═══ Dataset records

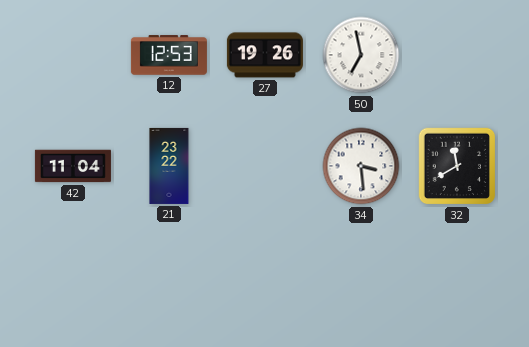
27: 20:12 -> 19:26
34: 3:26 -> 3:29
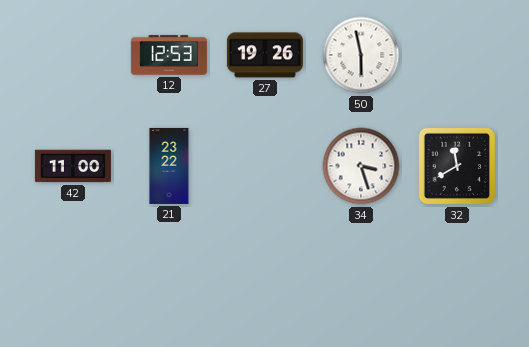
50: 6:58 -> 5:58
42: 11:04 -> 11:00
34: 3:29 -> 3:27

══════

--- What needs to be done ---
Rewrite all the entries with every "3:29" changed to "3:31" and nothing else altered. Leave out the pictures.

--- Expected answer ---
27: 20:12 -> 19:26
34: 3:26 -> 3:31
50: 6:58 -> 5:58
42: 11:04 -> 11:00
34: 3:31 -> 3:27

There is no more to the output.